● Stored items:
┏━━
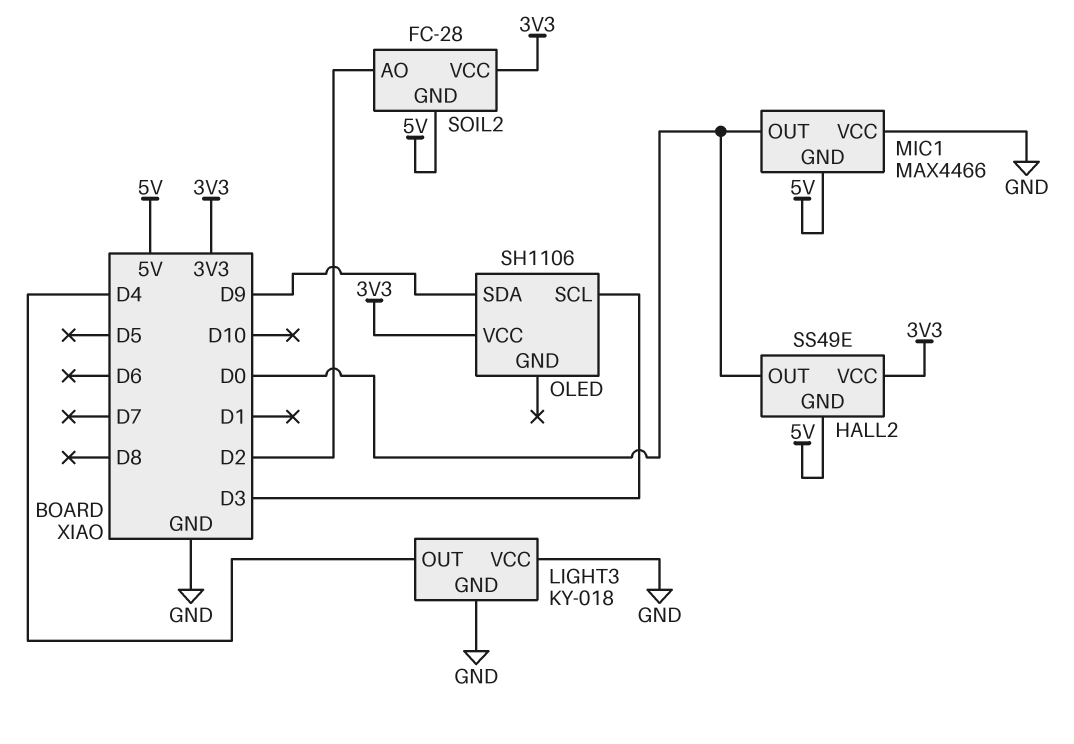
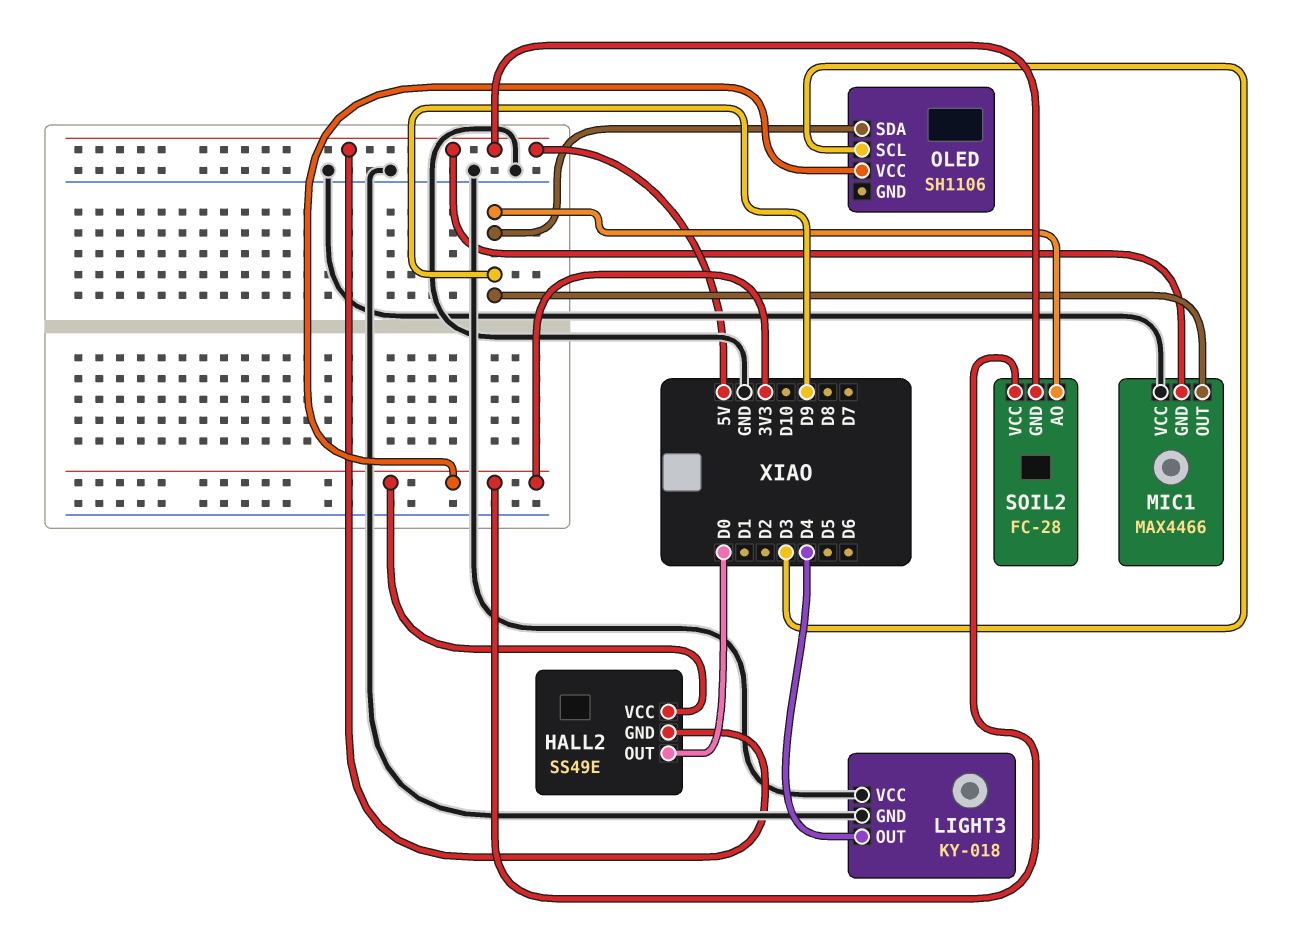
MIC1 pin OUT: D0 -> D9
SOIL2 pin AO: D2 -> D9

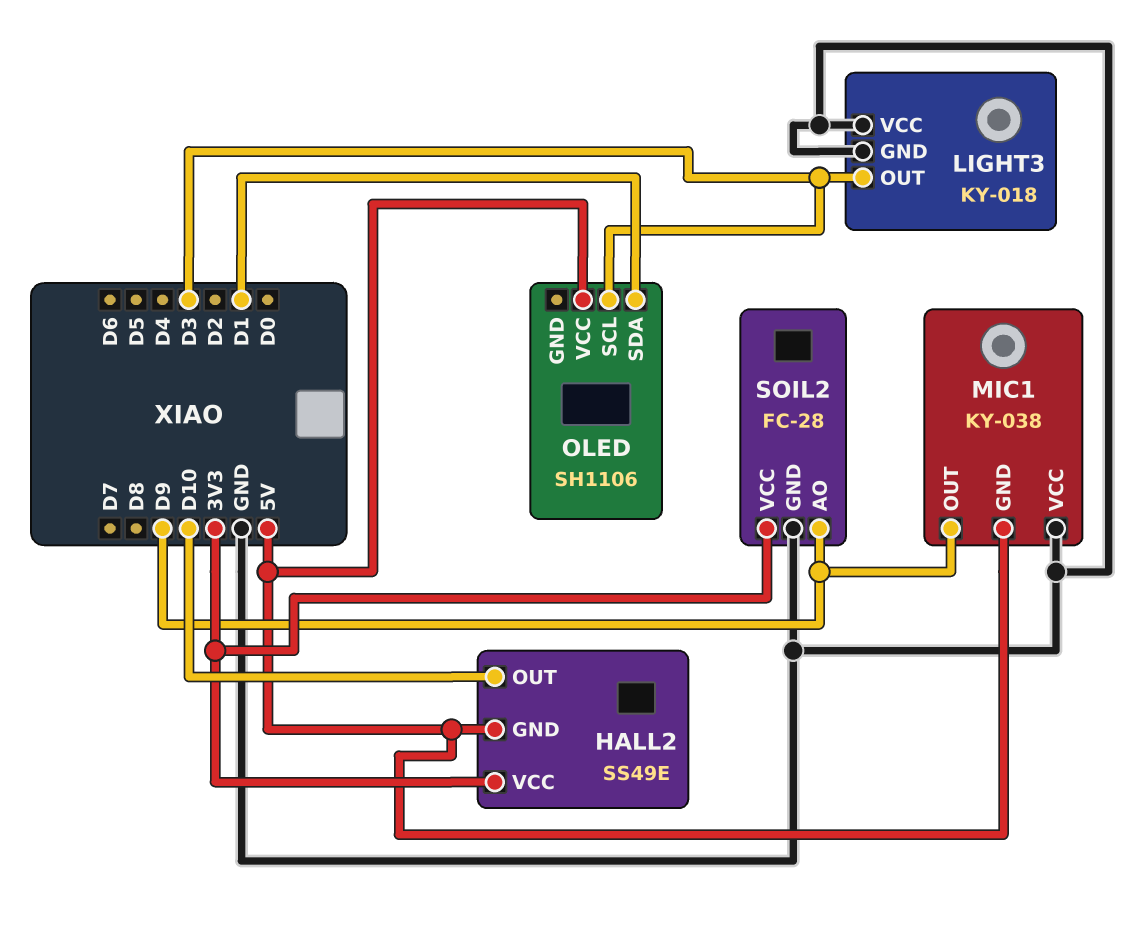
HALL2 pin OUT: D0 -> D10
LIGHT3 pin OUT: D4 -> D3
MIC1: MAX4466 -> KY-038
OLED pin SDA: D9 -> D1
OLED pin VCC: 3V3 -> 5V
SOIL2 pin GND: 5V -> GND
┗━━
┏━━
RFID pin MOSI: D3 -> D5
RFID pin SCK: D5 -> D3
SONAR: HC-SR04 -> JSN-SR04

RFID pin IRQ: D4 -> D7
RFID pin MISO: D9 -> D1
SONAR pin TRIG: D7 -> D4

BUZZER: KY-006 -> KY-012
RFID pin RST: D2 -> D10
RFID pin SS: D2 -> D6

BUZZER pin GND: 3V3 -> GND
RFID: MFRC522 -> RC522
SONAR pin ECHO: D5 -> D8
┗━━
● DESCRIPTION OF THE TASK:
Reproduce each line from the records that contains the word "BUZZER".

● TASK OUTPUT:
BUZZER: KY-006 -> KY-012
BUZZER pin GND: 3V3 -> GND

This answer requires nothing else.